*Exercise brief*: Rewrite the rows below, substituting "marked with a red box" for every occurrence of "highlighted by a red box" and leaving everything else unchanged.

:::

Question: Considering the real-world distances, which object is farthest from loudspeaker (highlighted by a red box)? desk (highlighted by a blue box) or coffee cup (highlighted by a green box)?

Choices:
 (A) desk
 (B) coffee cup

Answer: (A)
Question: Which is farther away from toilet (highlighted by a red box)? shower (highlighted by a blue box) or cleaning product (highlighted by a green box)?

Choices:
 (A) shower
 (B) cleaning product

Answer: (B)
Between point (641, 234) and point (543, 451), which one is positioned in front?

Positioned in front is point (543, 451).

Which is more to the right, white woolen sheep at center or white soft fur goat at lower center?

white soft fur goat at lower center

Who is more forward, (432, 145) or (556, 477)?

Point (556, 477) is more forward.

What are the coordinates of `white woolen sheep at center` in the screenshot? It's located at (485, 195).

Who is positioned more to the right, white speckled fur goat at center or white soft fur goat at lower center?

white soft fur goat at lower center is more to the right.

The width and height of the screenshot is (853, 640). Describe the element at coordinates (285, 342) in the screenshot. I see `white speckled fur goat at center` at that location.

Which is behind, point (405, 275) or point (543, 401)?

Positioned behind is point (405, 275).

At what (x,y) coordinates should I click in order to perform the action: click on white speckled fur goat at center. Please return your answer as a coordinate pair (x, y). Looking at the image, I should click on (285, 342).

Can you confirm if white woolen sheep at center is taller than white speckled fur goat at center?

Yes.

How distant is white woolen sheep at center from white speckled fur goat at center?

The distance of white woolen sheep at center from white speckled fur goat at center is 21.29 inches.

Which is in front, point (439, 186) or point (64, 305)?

:::

*Written solution*:
Question: Considering the real-world distances, which object is farthest from loudspeaker (marked with a red box)? desk (highlighted by a blue box) or coffee cup (highlighted by a green box)?

Choices:
 (A) desk
 (B) coffee cup

Answer: (A)
Question: Which is farther away from toilet (marked with a red box)? shower (highlighted by a blue box) or cleaning product (highlighted by a green box)?

Choices:
 (A) shower
 (B) cleaning product

Answer: (B)
Between point (641, 234) and point (543, 451), which one is positioned in front?

Positioned in front is point (543, 451).

Which is more to the right, white woolen sheep at center or white soft fur goat at lower center?

white soft fur goat at lower center

Who is more forward, (432, 145) or (556, 477)?

Point (556, 477) is more forward.

What are the coordinates of `white woolen sheep at center` in the screenshot? It's located at (485, 195).

Who is positioned more to the right, white speckled fur goat at center or white soft fur goat at lower center?

white soft fur goat at lower center is more to the right.

The width and height of the screenshot is (853, 640). Describe the element at coordinates (285, 342) in the screenshot. I see `white speckled fur goat at center` at that location.

Which is behind, point (405, 275) or point (543, 401)?

Positioned behind is point (405, 275).

At what (x,y) coordinates should I click in order to perform the action: click on white speckled fur goat at center. Please return your answer as a coordinate pair (x, y). Looking at the image, I should click on (285, 342).

Can you confirm if white woolen sheep at center is taller than white speckled fur goat at center?

Yes.

How distant is white woolen sheep at center from white speckled fur goat at center?

The distance of white woolen sheep at center from white speckled fur goat at center is 21.29 inches.

Which is in front, point (439, 186) or point (64, 305)?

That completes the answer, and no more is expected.